---------- Given information ----------

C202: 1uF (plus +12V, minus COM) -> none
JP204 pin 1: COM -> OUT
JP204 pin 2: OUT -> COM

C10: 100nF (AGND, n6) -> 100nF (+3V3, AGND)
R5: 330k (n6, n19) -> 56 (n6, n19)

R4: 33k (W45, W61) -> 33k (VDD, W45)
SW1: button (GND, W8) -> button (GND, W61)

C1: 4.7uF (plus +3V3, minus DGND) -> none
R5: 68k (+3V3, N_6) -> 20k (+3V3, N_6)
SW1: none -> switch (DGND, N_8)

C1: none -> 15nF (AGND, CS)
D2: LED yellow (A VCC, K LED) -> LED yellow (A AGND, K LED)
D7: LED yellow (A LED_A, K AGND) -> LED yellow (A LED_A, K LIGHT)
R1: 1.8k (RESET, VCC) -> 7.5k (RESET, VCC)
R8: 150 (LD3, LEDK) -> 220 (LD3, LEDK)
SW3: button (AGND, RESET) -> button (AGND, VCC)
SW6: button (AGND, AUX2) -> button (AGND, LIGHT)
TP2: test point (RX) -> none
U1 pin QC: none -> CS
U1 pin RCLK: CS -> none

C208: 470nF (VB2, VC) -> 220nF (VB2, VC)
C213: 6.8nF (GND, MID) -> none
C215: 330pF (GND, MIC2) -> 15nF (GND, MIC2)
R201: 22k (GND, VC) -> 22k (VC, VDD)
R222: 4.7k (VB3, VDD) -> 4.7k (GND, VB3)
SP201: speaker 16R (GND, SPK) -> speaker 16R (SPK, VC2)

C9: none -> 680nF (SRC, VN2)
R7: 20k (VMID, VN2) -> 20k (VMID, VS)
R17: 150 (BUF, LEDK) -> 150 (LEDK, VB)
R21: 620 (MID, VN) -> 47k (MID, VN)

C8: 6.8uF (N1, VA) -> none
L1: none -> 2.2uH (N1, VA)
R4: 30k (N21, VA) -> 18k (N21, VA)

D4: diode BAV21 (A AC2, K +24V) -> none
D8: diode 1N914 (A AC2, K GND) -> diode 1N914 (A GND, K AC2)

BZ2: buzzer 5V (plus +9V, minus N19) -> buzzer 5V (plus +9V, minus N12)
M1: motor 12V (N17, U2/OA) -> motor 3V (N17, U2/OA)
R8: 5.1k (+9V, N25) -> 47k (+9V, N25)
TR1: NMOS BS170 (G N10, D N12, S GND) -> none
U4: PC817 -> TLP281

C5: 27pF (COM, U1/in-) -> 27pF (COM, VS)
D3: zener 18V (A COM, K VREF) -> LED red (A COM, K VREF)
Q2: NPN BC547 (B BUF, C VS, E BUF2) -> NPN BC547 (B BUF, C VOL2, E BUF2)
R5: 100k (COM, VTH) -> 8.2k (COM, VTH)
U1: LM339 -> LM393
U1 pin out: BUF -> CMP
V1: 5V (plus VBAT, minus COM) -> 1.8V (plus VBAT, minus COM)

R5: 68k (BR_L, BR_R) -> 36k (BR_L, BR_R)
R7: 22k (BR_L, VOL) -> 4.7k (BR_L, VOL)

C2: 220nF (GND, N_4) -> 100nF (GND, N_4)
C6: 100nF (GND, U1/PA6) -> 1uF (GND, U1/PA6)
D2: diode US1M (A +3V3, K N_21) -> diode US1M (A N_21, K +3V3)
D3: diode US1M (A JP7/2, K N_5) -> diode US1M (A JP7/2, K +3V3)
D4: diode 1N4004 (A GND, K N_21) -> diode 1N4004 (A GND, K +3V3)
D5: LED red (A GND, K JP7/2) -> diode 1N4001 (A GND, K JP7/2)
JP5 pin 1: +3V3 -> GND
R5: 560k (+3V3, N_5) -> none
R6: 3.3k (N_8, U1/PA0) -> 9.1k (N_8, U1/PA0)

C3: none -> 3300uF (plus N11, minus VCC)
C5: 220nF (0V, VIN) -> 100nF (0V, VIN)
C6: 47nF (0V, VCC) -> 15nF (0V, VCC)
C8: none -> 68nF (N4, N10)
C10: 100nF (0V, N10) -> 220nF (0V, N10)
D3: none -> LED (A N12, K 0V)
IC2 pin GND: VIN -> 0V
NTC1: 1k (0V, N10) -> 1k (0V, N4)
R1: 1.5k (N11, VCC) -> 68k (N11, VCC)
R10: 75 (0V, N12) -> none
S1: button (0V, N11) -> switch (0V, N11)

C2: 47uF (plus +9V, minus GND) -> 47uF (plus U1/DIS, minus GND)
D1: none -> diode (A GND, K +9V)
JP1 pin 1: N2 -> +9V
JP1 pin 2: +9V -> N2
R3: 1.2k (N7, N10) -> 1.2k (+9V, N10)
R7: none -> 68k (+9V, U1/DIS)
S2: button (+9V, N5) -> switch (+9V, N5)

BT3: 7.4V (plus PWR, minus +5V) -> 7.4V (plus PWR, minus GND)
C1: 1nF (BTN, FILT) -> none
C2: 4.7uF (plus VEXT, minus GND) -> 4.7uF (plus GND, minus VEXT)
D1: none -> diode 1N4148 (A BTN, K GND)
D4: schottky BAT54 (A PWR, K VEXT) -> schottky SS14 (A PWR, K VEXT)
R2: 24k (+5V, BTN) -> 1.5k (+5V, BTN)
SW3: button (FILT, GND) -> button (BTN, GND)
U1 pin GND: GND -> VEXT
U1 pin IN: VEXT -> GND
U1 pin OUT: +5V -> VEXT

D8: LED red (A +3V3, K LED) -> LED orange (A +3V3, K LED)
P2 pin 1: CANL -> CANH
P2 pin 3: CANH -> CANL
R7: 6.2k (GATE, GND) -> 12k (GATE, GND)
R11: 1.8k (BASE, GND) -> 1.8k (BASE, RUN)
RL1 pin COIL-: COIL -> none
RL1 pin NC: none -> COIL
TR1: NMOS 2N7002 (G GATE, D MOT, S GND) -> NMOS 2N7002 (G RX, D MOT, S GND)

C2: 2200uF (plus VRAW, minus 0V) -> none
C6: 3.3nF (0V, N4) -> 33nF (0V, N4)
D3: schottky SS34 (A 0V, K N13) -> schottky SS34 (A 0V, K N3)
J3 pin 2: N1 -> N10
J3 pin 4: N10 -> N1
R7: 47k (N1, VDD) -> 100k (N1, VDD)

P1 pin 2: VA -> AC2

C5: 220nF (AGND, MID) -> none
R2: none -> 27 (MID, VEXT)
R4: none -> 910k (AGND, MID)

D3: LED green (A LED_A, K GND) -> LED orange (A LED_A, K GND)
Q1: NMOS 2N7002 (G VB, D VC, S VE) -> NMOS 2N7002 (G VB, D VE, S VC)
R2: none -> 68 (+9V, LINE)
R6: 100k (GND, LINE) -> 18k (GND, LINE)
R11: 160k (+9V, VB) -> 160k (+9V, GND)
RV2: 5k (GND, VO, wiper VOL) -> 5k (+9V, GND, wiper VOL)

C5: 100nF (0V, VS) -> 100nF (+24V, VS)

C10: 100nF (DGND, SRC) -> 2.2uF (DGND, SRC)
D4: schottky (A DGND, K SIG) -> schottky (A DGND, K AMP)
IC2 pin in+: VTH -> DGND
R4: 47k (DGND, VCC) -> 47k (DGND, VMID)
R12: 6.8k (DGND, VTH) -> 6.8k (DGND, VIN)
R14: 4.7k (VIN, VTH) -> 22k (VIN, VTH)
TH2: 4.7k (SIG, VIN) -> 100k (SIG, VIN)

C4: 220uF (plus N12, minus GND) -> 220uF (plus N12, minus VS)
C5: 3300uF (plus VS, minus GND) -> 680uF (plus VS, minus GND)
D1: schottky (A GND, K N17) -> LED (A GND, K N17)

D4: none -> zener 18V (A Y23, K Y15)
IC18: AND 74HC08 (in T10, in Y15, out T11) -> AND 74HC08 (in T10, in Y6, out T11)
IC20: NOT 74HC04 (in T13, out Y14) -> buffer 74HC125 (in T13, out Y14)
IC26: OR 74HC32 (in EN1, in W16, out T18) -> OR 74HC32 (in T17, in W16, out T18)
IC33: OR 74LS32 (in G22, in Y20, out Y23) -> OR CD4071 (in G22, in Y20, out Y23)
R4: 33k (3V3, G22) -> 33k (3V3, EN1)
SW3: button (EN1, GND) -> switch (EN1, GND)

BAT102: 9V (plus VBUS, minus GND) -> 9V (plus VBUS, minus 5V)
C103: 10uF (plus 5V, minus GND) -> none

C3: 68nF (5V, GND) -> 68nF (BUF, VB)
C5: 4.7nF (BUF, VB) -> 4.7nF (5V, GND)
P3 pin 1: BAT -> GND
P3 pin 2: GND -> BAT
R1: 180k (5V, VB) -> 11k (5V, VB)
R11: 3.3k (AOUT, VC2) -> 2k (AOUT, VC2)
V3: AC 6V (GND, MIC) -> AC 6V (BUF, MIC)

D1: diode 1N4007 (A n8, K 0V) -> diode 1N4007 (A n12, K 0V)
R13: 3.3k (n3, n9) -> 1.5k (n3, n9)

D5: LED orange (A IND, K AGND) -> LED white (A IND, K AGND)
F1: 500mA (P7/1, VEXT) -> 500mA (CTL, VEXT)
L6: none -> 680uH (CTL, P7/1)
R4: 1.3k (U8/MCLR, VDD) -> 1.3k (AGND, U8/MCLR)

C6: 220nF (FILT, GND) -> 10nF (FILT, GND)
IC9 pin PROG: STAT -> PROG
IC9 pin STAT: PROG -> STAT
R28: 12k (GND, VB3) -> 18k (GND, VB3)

----------

Activity
In the entries above, the lines between the one holding "R8: 5.1k (+9V, N25) -> 47k (+9V, N25)" and the one holding "D3: zener 18V", inclusive, are to be printed exactly as written, and those alone.

Exercise answer
R8: 5.1k (+9V, N25) -> 47k (+9V, N25)
TR1: NMOS BS170 (G N10, D N12, S GND) -> none
U4: PC817 -> TLP281

C5: 27pF (COM, U1/in-) -> 27pF (COM, VS)
D3: zener 18V (A COM, K VREF) -> LED red (A COM, K VREF)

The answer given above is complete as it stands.